TASK DIRECTIONS
Each line from the one containing "# camera: 30 degrees right, 5 degrees down" to the end of the entries is to be repeated exactly, and no other line.

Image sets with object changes

####################

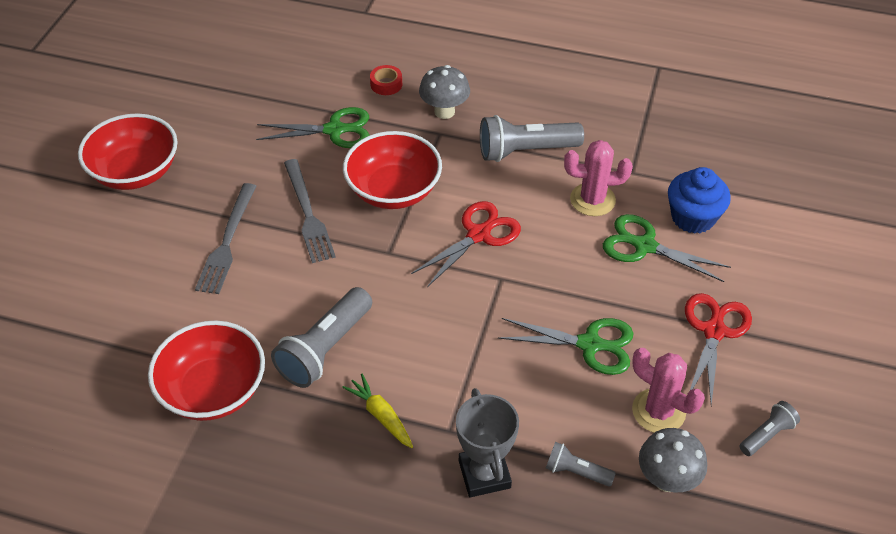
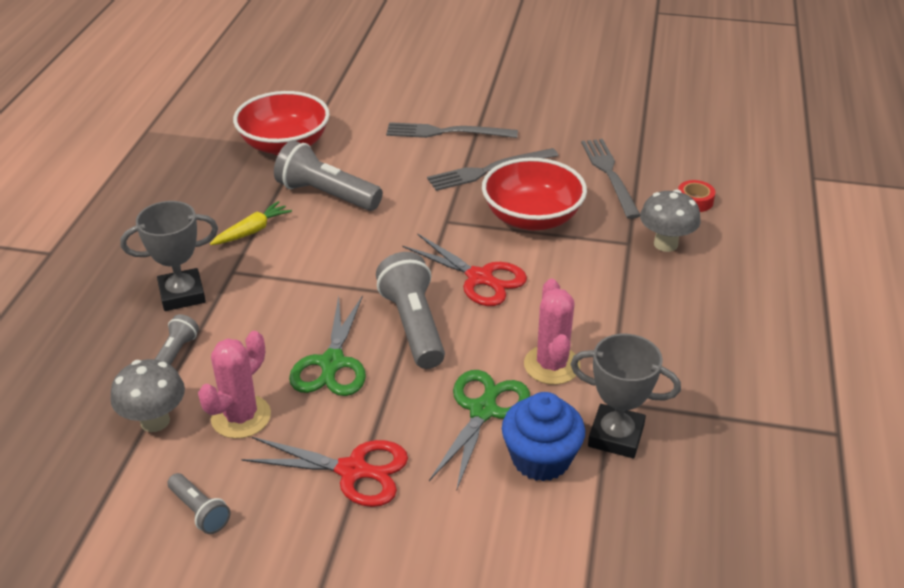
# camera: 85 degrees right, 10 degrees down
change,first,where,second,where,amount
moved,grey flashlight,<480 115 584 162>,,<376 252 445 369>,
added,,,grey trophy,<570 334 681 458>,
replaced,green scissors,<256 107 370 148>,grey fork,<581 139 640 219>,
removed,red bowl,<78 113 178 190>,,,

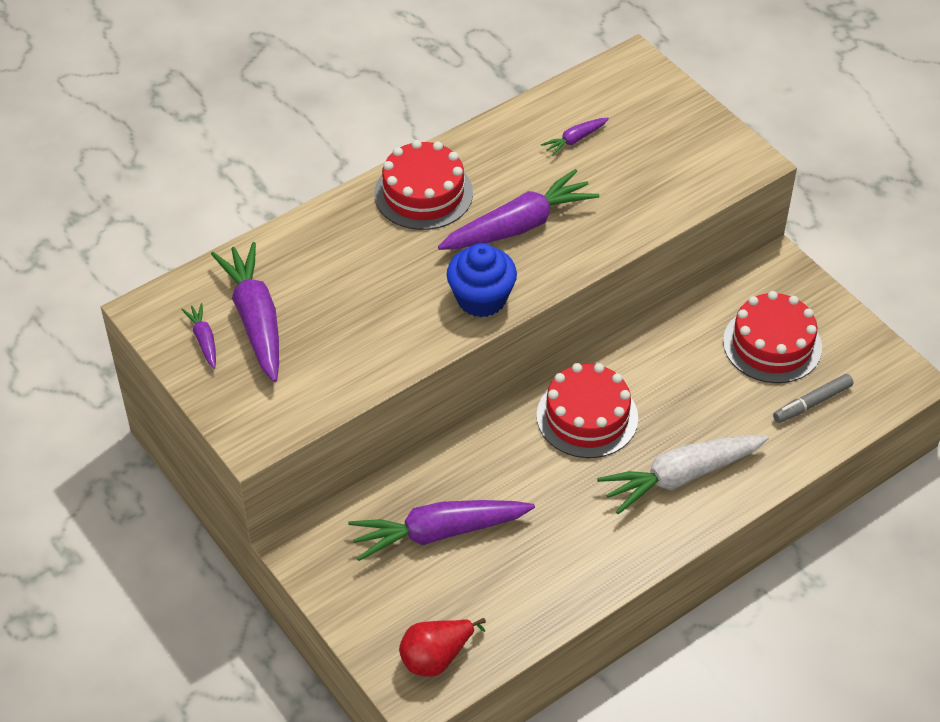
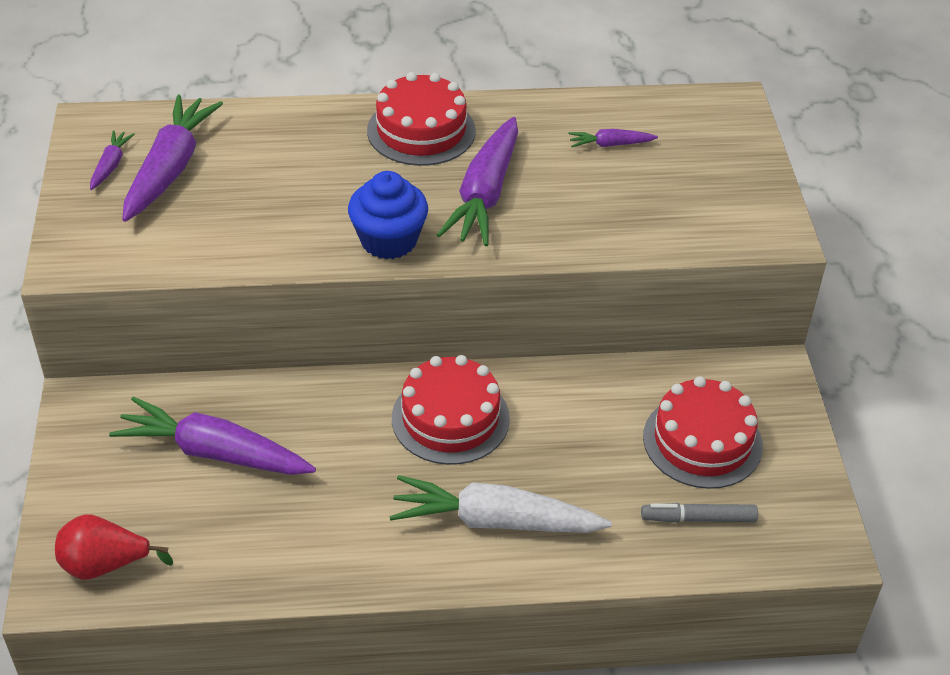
# camera: 30 degrees right, 5 degrees down
change,first,where,second,where,amount
turned,purple carrot,<438 169 599 250>,,<437 117 518 246>,105 degrees clockwise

####################

WRITTEN ANSWER
# camera: 30 degrees right, 5 degrees down
change,first,where,second,where,amount
turned,purple carrot,<438 169 599 250>,,<437 117 518 246>,105 degrees clockwise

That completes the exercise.